### EXERCISE INSTRUCTIONS
Reproduce only this range: the line holding "R206: 11k (0V, X1) -> 51k (0V, X1)" through the last line of the data below, both included, exactly, with no pictures.

_ _ _

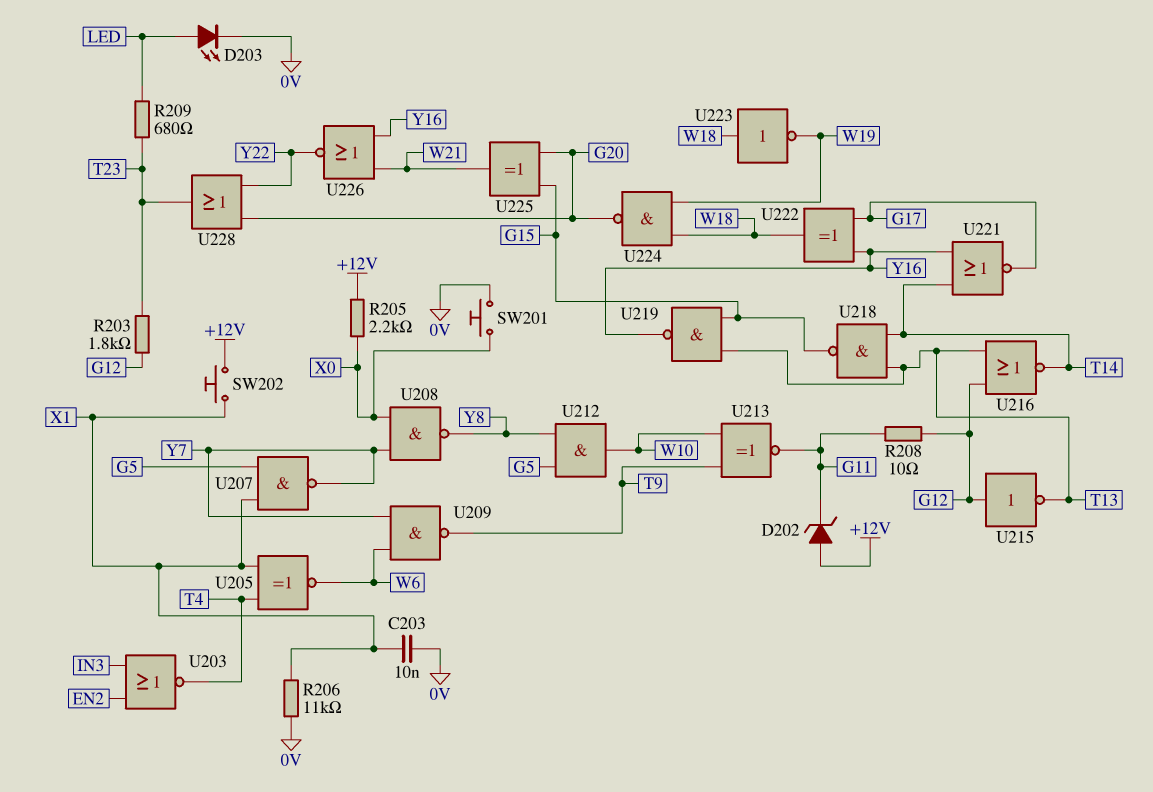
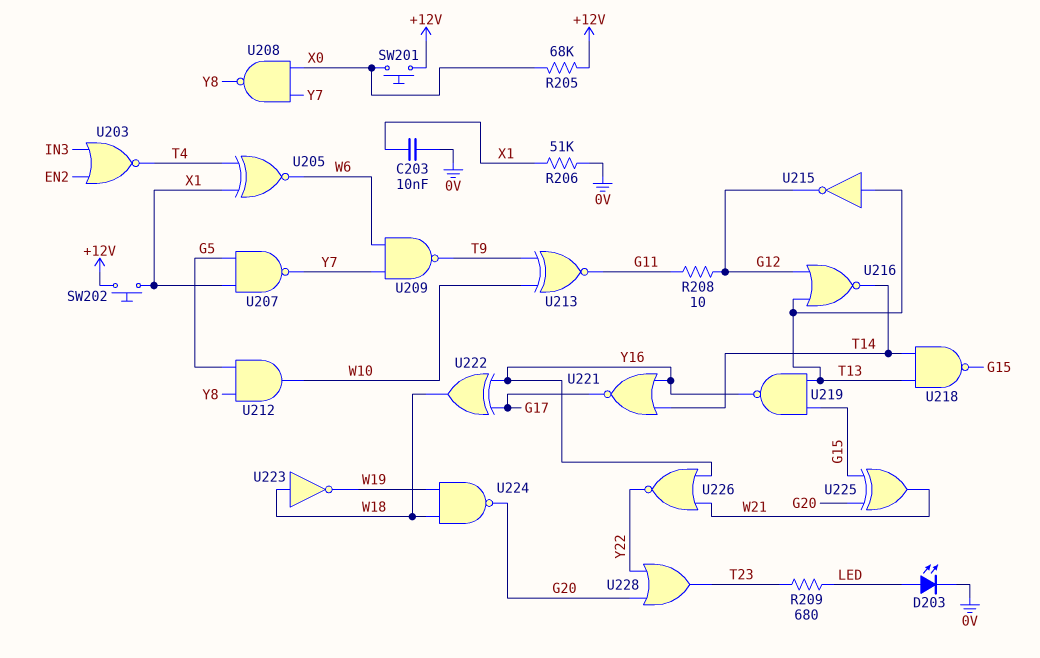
D202: zener (A +12V, K G11) -> none
R203: 1.8k (G12, T23) -> none
R205: 2.2k (+12V, X0) -> 68k (+12V, X0)
R206: 11k (0V, X1) -> 51k (0V, X1)
SW201: button (0V, X0) -> button (+12V, X0)
U215: NOT (in G12, out T13) -> NOT (in T13, out G12)

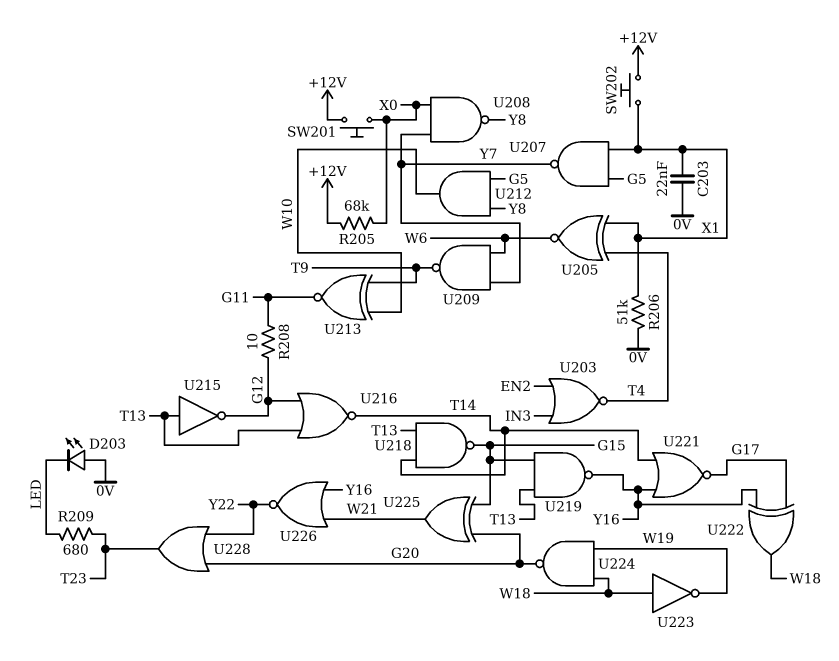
C203: 10nF (0V, X1) -> 22nF (0V, X1)
D203: LED (A LED, K 0V) -> LED (A 0V, K LED)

_ _ _

### RESPONSE TO THE TASK
R206: 11k (0V, X1) -> 51k (0V, X1)
SW201: button (0V, X0) -> button (+12V, X0)
U215: NOT (in G12, out T13) -> NOT (in T13, out G12)

C203: 10nF (0V, X1) -> 22nF (0V, X1)
D203: LED (A LED, K 0V) -> LED (A 0V, K LED)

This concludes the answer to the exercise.